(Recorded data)
^^^^^^^^^^^^^^^^

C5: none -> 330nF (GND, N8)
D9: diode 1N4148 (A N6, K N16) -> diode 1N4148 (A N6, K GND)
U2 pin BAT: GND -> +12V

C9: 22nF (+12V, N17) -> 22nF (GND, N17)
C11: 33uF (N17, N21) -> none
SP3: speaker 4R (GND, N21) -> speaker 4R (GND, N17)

^^^^^^^^^^^^^^^^

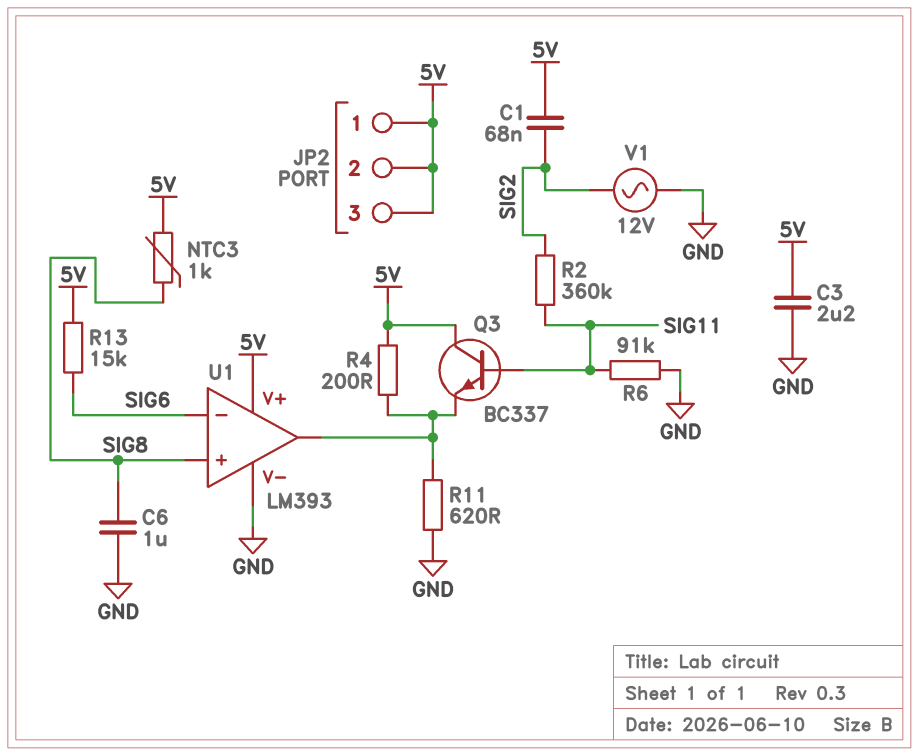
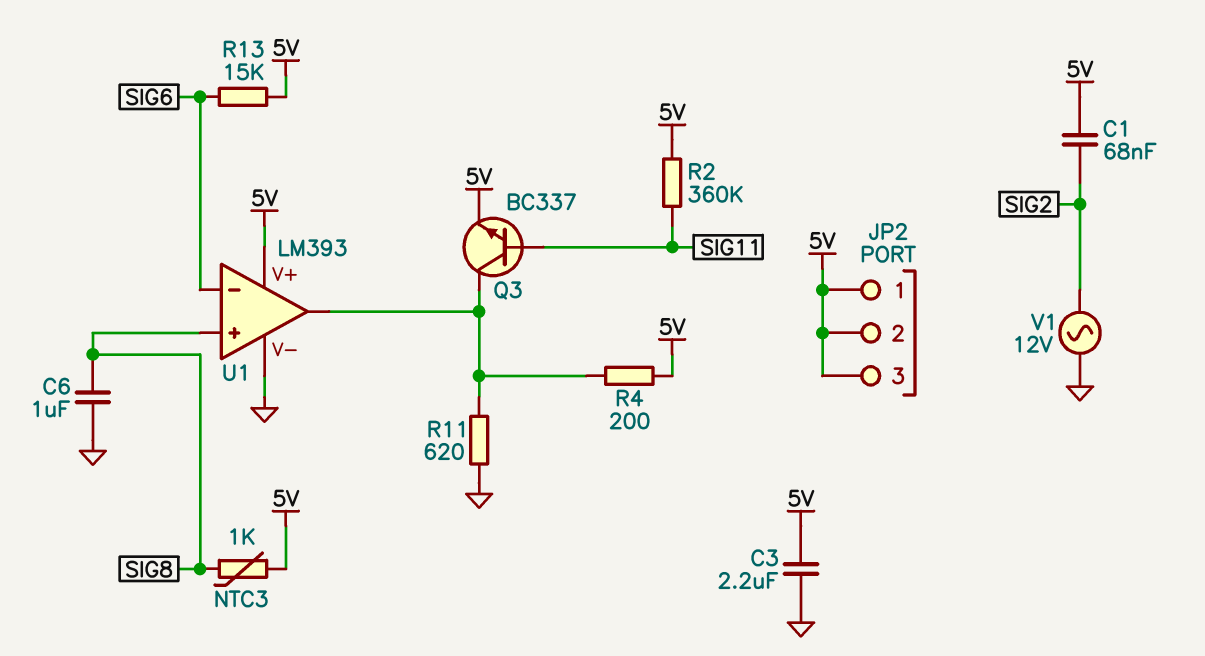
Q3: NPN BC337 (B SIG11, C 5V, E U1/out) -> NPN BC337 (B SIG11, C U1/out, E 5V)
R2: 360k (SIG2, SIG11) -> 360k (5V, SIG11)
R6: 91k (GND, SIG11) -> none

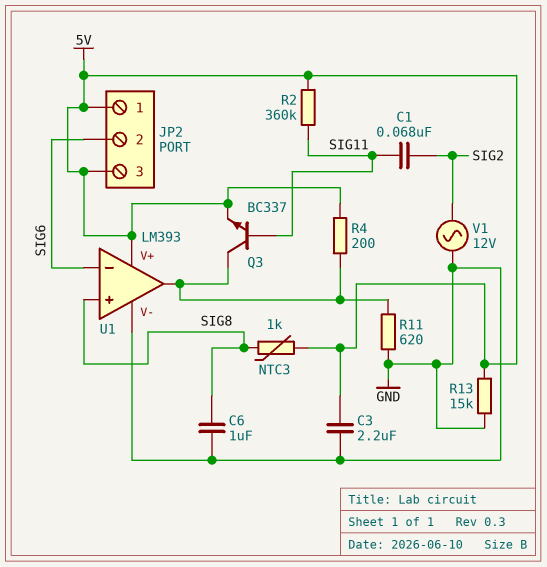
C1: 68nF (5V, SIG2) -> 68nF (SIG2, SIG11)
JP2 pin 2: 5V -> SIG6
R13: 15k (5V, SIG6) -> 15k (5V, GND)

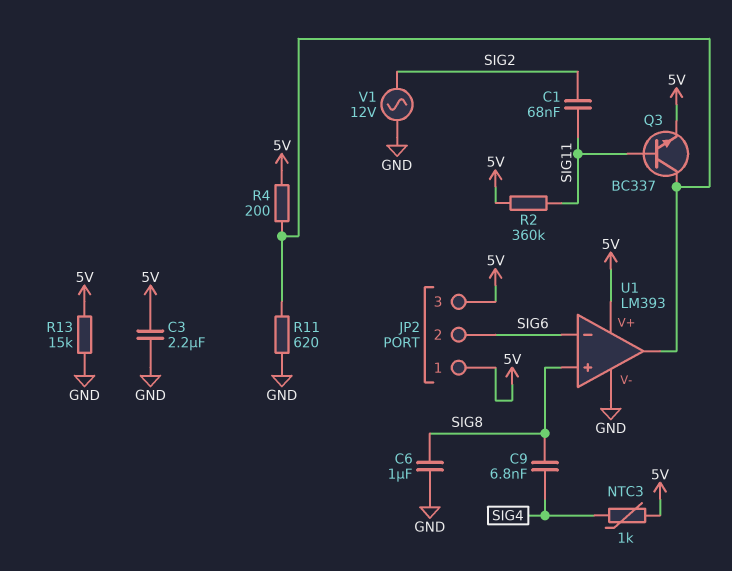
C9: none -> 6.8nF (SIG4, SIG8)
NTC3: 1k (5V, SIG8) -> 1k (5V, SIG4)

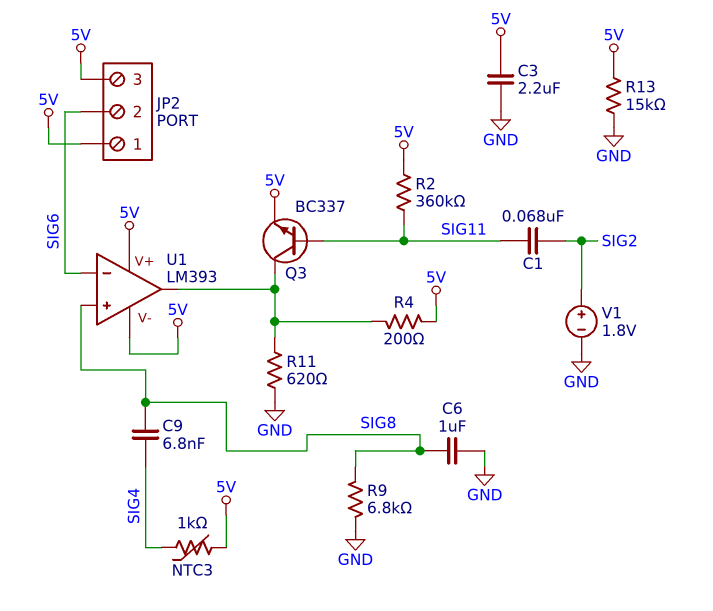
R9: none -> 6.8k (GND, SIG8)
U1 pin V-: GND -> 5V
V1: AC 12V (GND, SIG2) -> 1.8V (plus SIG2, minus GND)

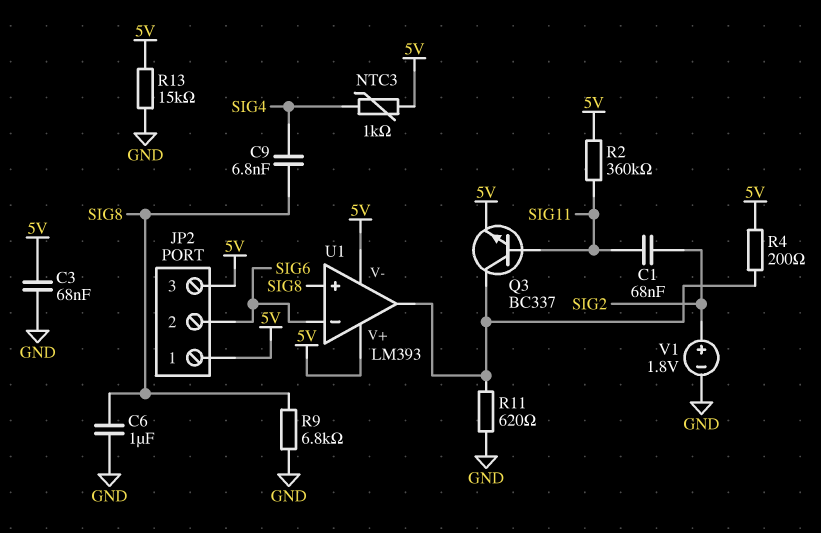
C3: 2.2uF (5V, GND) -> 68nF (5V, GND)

^^^^^^^^^^^^^^^^

# What is needed
Reproduce exactly, with no pictures, the lines above from the one holding "C9: none -> 6.8nF (SIG4, SIG8)" to the one holding "C3: 2.2uF (5V, GND) -> 68nF (5V, GND)", inclusive.

# Expected answer
C9: none -> 6.8nF (SIG4, SIG8)
NTC3: 1k (5V, SIG8) -> 1k (5V, SIG4)

R9: none -> 6.8k (GND, SIG8)
U1 pin V-: GND -> 5V
V1: AC 12V (GND, SIG2) -> 1.8V (plus SIG2, minus GND)

C3: 2.2uF (5V, GND) -> 68nF (5V, GND)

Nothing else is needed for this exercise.